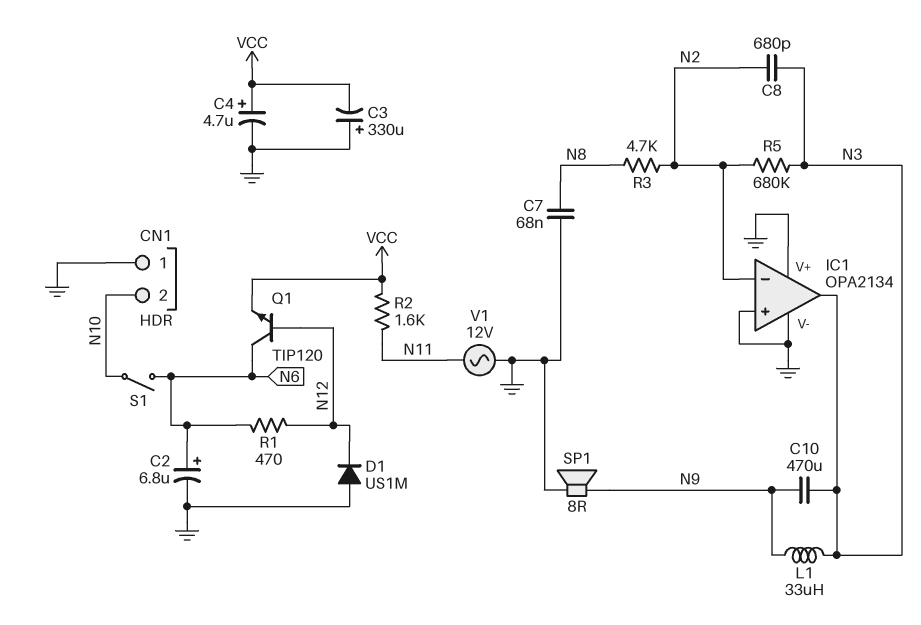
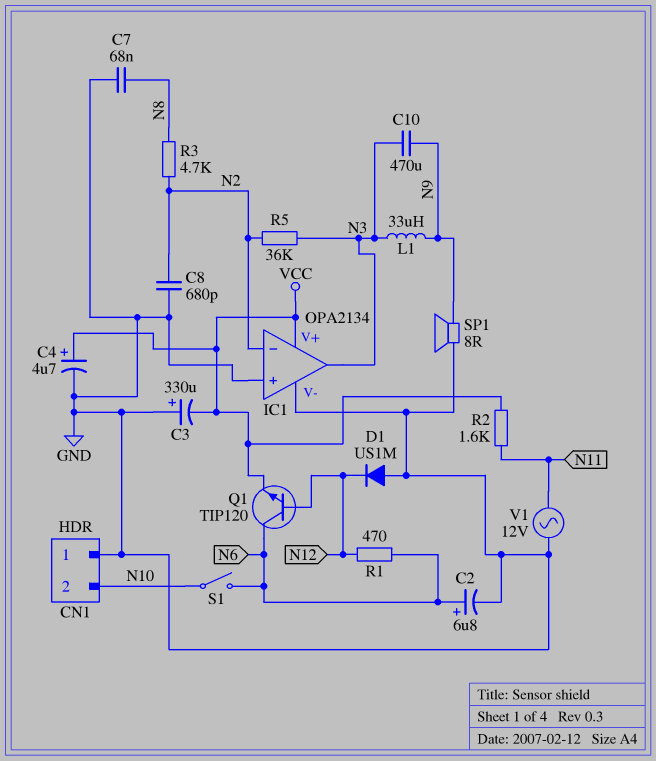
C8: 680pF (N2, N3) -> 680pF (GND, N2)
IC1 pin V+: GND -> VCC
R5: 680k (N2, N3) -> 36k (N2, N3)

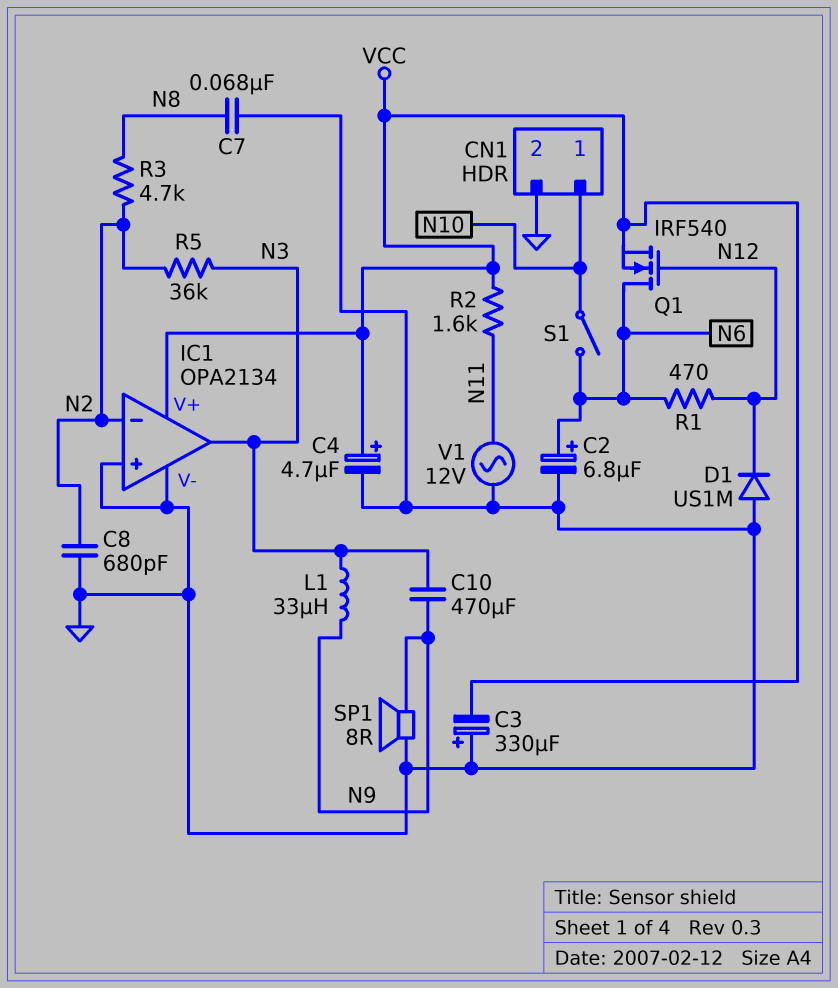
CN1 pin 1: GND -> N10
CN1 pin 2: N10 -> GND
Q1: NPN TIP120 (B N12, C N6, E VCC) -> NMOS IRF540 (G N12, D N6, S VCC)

=-=-=

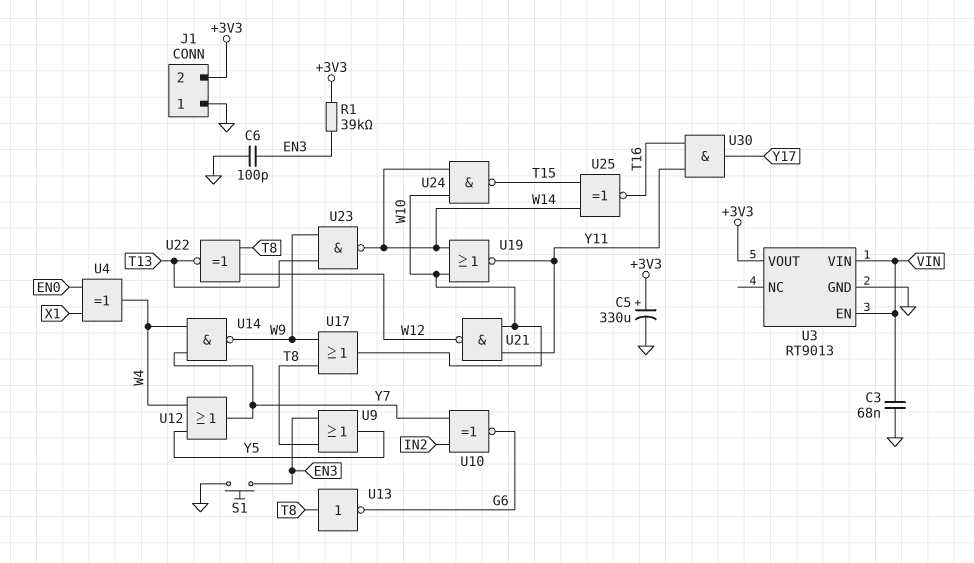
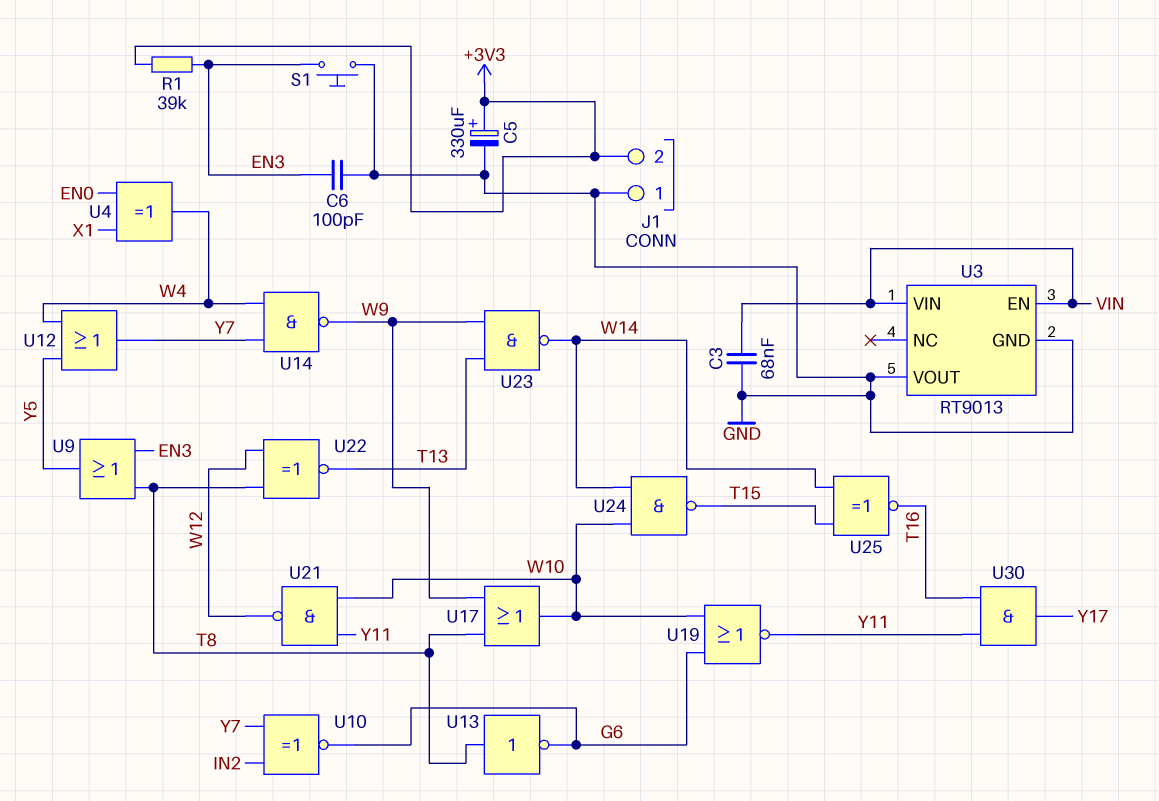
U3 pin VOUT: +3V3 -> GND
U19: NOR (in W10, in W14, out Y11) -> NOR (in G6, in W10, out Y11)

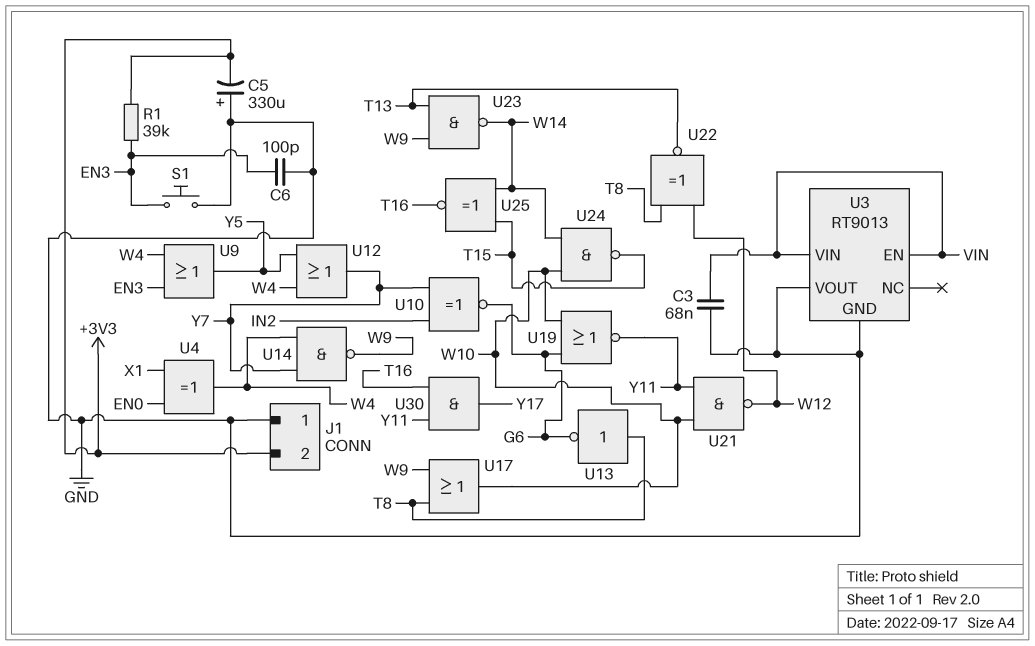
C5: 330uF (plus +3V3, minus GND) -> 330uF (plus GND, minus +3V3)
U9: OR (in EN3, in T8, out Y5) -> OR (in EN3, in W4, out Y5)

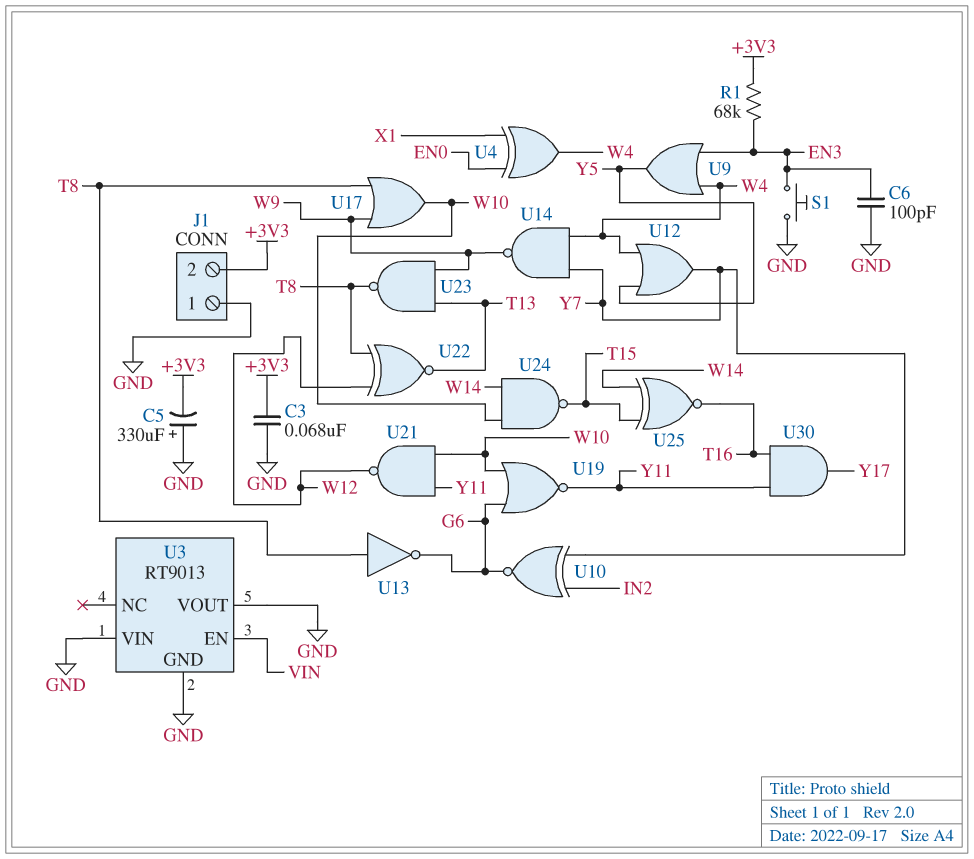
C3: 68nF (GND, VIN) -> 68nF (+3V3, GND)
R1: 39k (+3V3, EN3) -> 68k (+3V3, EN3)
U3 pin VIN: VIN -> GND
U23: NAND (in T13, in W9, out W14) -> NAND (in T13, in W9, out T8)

=-=-=

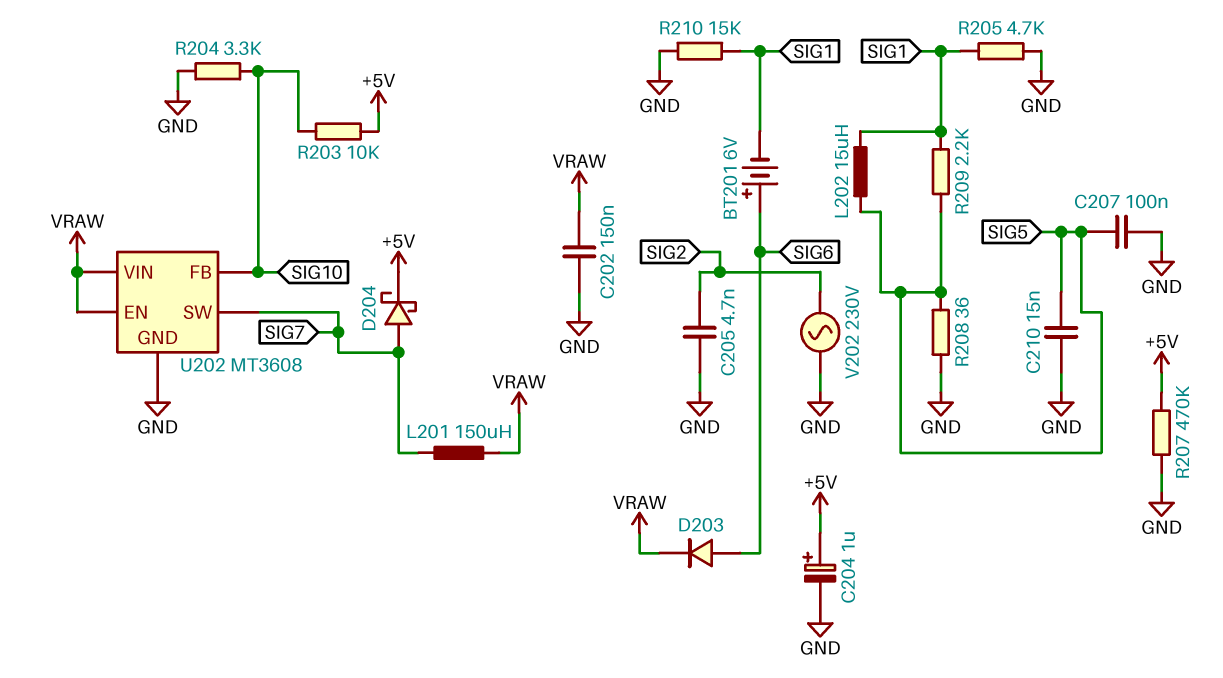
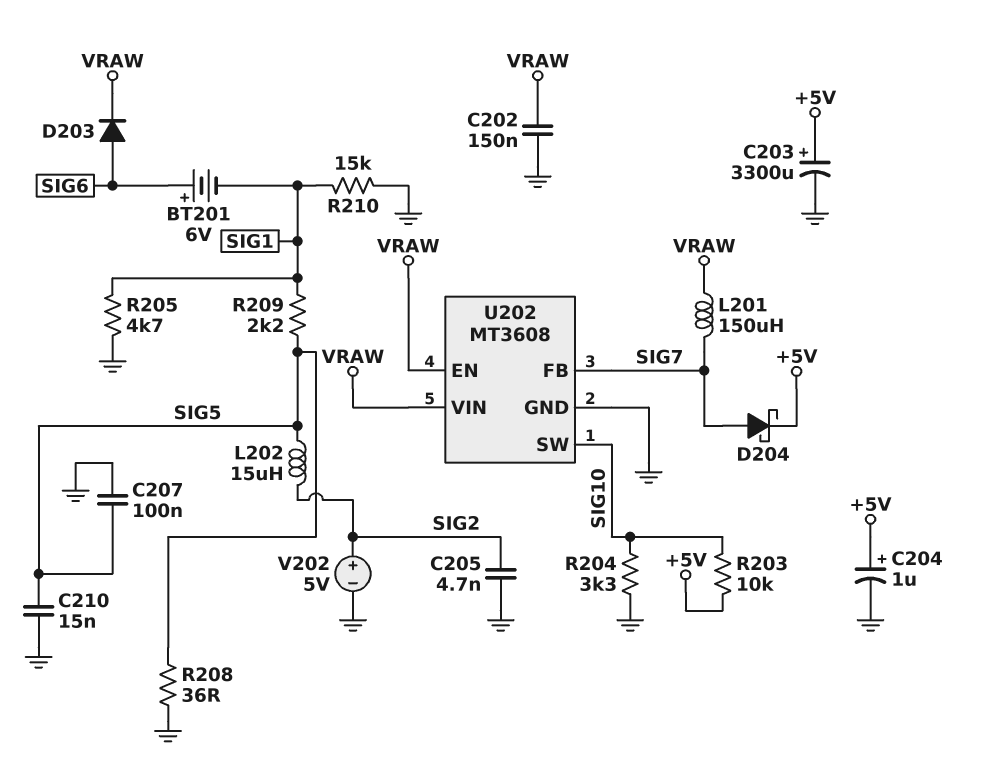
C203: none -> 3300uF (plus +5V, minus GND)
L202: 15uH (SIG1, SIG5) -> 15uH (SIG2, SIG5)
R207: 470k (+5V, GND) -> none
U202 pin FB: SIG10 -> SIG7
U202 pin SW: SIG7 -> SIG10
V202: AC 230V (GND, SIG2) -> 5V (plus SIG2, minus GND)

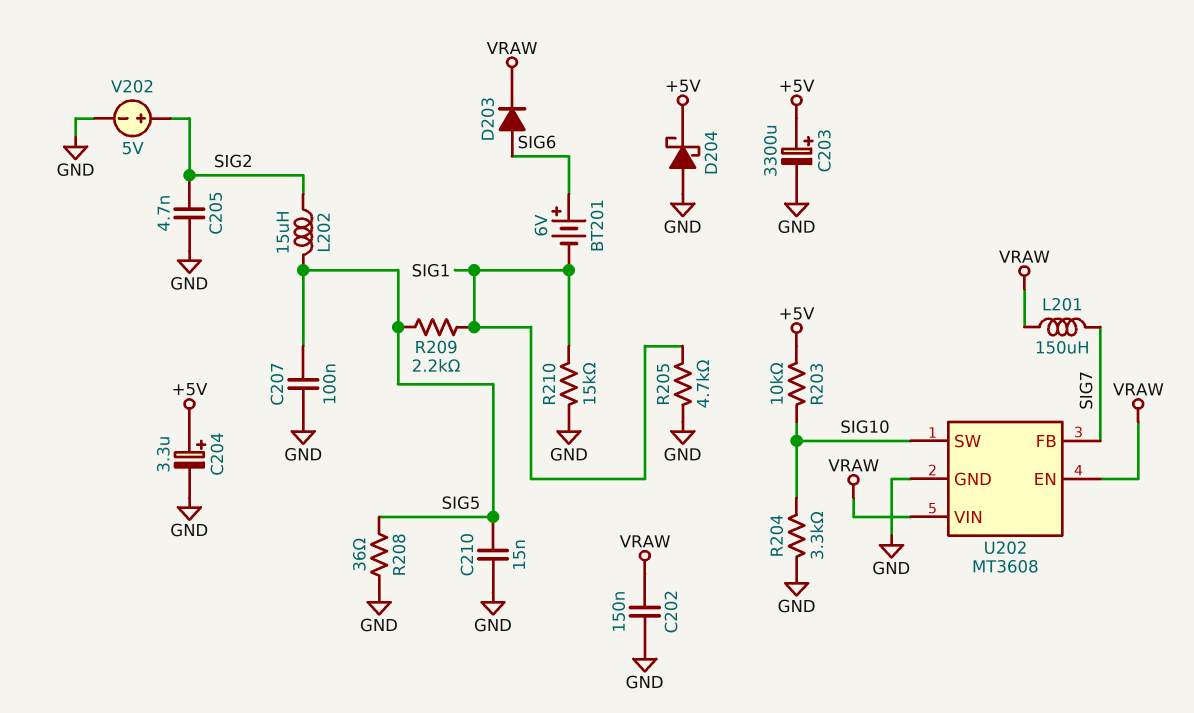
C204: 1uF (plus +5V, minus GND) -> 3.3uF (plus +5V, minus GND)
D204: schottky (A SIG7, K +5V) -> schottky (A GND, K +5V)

=-=-=

(Exercise prompt) Looking above, find the stretch of lines that opens with the one holding "C8: 680pF (N2, N3) -> 680pF (GND, N2)" and closes with the one holding "Q1: NPN TIP120". Copy it exactly, pictures excluded.

(Result for this exercise)
C8: 680pF (N2, N3) -> 680pF (GND, N2)
IC1 pin V+: GND -> VCC
R5: 680k (N2, N3) -> 36k (N2, N3)

CN1 pin 1: GND -> N10
CN1 pin 2: N10 -> GND
Q1: NPN TIP120 (B N12, C N6, E VCC) -> NMOS IRF540 (G N12, D N6, S VCC)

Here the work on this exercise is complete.